WHAT IS REQUIRED: Word for word, print out all of the data, omitting every image.

GIVEN DATA:
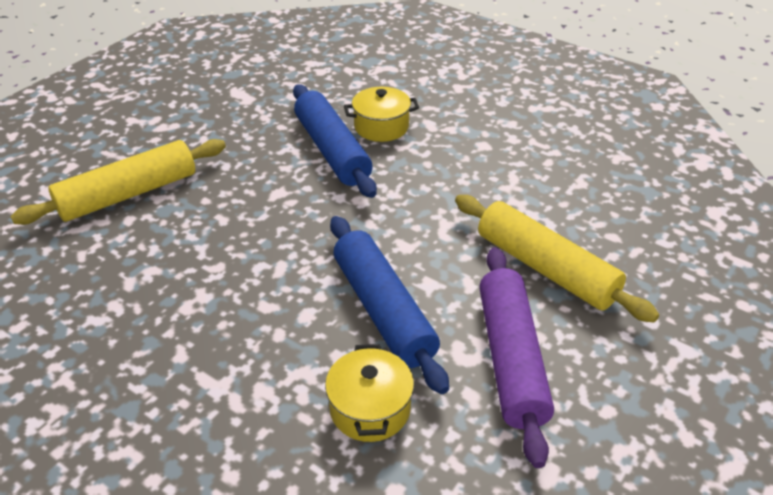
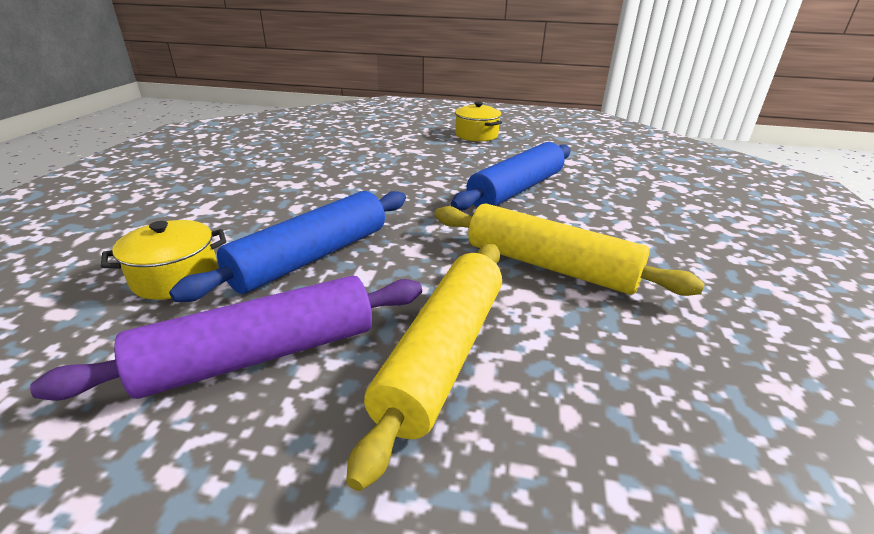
camera: 65 degrees right, 10 degrees down
(128, 194) = (389, 142): yellow rolling pin -> yellow rolling pin (550, 266)
(381, 127) = (581, 202): yellow pot -> yellow pot (476, 135)

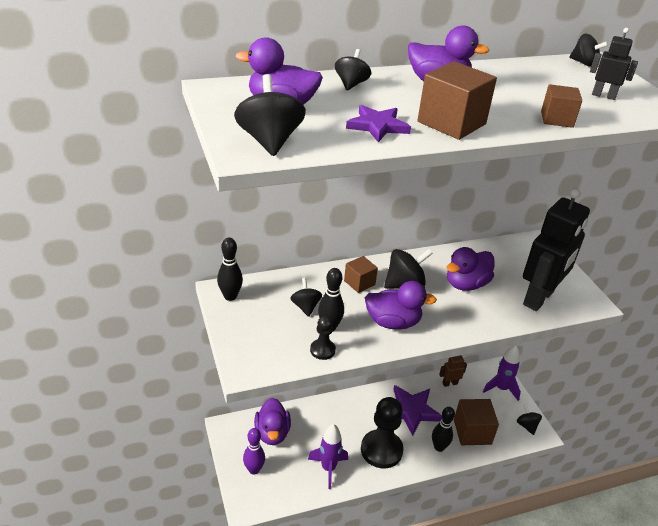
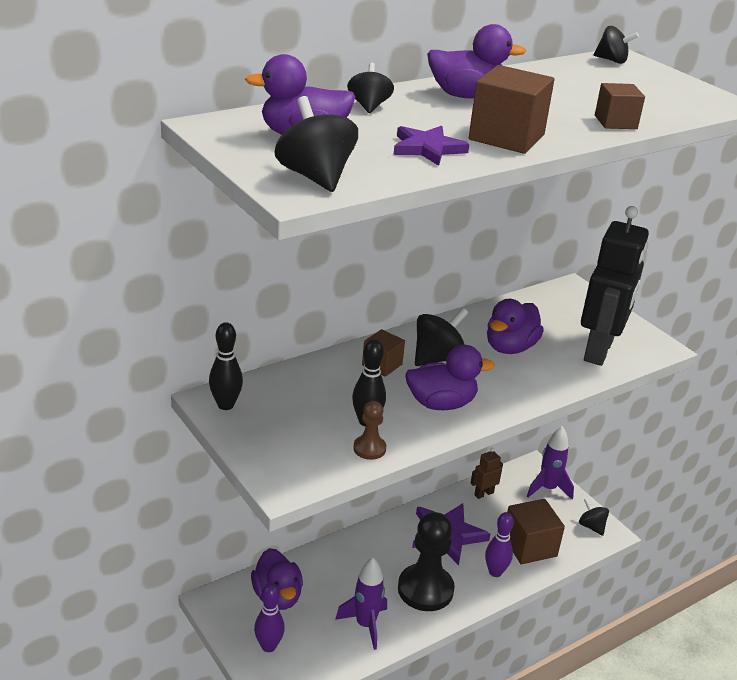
camera: 15 degrees left, 5 degrees down
(305, 307) = (327, 402): black spinning top -> none
(322, 350) = (369, 448): black pawn -> brown pawn
(439, 447) = (495, 572): black bowling pin -> purple bowling pin
(603, 96) = (650, 93): black robot -> none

REPLY:
camera: 65 degrees right, 10 degrees down
(128, 194) = (389, 142): yellow rolling pin -> yellow rolling pin (550, 266)
(381, 127) = (581, 202): yellow pot -> yellow pot (476, 135)

camera: 15 degrees left, 5 degrees down
(305, 307) = (327, 402): black spinning top -> none
(322, 350) = (369, 448): black pawn -> brown pawn
(439, 447) = (495, 572): black bowling pin -> purple bowling pin
(603, 96) = (650, 93): black robot -> none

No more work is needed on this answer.